-- WHAT IS EXPECTED --
Below is a set of records. Repeat all of them exactly.

>>>>

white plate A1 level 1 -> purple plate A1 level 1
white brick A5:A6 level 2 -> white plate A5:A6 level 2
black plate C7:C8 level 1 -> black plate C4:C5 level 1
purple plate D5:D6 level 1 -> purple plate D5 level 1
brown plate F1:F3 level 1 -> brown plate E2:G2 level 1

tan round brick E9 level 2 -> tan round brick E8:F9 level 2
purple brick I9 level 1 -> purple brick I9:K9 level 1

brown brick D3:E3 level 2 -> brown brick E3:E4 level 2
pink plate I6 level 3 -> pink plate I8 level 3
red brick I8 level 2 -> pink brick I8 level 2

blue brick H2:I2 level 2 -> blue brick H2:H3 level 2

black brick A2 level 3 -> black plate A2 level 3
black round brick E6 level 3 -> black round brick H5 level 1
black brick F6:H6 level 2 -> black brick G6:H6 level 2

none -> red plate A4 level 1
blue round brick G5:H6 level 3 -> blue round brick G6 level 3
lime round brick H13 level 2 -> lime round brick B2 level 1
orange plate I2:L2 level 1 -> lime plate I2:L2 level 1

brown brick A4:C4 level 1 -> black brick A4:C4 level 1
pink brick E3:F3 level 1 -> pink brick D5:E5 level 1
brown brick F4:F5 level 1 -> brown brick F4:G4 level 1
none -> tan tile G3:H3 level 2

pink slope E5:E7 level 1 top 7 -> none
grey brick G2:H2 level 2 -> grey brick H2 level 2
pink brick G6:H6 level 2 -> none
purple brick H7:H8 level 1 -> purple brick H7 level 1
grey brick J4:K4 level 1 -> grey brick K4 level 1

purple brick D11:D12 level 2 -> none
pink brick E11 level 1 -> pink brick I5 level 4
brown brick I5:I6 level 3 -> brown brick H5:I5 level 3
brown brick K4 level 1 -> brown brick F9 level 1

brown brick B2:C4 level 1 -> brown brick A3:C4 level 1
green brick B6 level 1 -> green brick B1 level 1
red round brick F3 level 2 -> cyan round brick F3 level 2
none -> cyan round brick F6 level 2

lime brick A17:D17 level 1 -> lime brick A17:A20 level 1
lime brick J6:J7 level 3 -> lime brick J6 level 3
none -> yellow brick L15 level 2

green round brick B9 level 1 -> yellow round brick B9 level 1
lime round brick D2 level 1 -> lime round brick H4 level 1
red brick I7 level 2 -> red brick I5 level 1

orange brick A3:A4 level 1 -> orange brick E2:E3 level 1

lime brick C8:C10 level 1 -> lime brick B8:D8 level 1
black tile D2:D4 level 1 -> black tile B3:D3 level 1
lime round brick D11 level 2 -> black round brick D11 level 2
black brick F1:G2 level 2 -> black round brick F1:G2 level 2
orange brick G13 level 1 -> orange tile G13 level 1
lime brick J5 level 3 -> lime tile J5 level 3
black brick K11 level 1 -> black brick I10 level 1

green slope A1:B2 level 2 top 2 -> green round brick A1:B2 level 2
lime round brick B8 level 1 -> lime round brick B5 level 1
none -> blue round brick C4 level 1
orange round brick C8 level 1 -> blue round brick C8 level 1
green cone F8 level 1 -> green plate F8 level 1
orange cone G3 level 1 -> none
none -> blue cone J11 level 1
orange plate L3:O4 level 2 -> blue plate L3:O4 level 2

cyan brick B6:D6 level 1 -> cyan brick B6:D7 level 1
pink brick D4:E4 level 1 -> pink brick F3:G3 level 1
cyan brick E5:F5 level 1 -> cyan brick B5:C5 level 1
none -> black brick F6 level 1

<<<<

-- REPLY --
white plate A1 level 1 -> purple plate A1 level 1
white brick A5:A6 level 2 -> white plate A5:A6 level 2
black plate C7:C8 level 1 -> black plate C4:C5 level 1
purple plate D5:D6 level 1 -> purple plate D5 level 1
brown plate F1:F3 level 1 -> brown plate E2:G2 level 1

tan round brick E9 level 2 -> tan round brick E8:F9 level 2
purple brick I9 level 1 -> purple brick I9:K9 level 1

brown brick D3:E3 level 2 -> brown brick E3:E4 level 2
pink plate I6 level 3 -> pink plate I8 level 3
red brick I8 level 2 -> pink brick I8 level 2

blue brick H2:I2 level 2 -> blue brick H2:H3 level 2

black brick A2 level 3 -> black plate A2 level 3
black round brick E6 level 3 -> black round brick H5 level 1
black brick F6:H6 level 2 -> black brick G6:H6 level 2

none -> red plate A4 level 1
blue round brick G5:H6 level 3 -> blue round brick G6 level 3
lime round brick H13 level 2 -> lime round brick B2 level 1
orange plate I2:L2 level 1 -> lime plate I2:L2 level 1

brown brick A4:C4 level 1 -> black brick A4:C4 level 1
pink brick E3:F3 level 1 -> pink brick D5:E5 level 1
brown brick F4:F5 level 1 -> brown brick F4:G4 level 1
none -> tan tile G3:H3 level 2

pink slope E5:E7 level 1 top 7 -> none
grey brick G2:H2 level 2 -> grey brick H2 level 2
pink brick G6:H6 level 2 -> none
purple brick H7:H8 level 1 -> purple brick H7 level 1
grey brick J4:K4 level 1 -> grey brick K4 level 1

purple brick D11:D12 level 2 -> none
pink brick E11 level 1 -> pink brick I5 level 4
brown brick I5:I6 level 3 -> brown brick H5:I5 level 3
brown brick K4 level 1 -> brown brick F9 level 1

brown brick B2:C4 level 1 -> brown brick A3:C4 level 1
green brick B6 level 1 -> green brick B1 level 1
red round brick F3 level 2 -> cyan round brick F3 level 2
none -> cyan round brick F6 level 2

lime brick A17:D17 level 1 -> lime brick A17:A20 level 1
lime brick J6:J7 level 3 -> lime brick J6 level 3
none -> yellow brick L15 level 2

green round brick B9 level 1 -> yellow round brick B9 level 1
lime round brick D2 level 1 -> lime round brick H4 level 1
red brick I7 level 2 -> red brick I5 level 1

orange brick A3:A4 level 1 -> orange brick E2:E3 level 1

lime brick C8:C10 level 1 -> lime brick B8:D8 level 1
black tile D2:D4 level 1 -> black tile B3:D3 level 1
lime round brick D11 level 2 -> black round brick D11 level 2
black brick F1:G2 level 2 -> black round brick F1:G2 level 2
orange brick G13 level 1 -> orange tile G13 level 1
lime brick J5 level 3 -> lime tile J5 level 3
black brick K11 level 1 -> black brick I10 level 1

green slope A1:B2 level 2 top 2 -> green round brick A1:B2 level 2
lime round brick B8 level 1 -> lime round brick B5 level 1
none -> blue round brick C4 level 1
orange round brick C8 level 1 -> blue round brick C8 level 1
green cone F8 level 1 -> green plate F8 level 1
orange cone G3 level 1 -> none
none -> blue cone J11 level 1
orange plate L3:O4 level 2 -> blue plate L3:O4 level 2

cyan brick B6:D6 level 1 -> cyan brick B6:D7 level 1
pink brick D4:E4 level 1 -> pink brick F3:G3 level 1
cyan brick E5:F5 level 1 -> cyan brick B5:C5 level 1
none -> black brick F6 level 1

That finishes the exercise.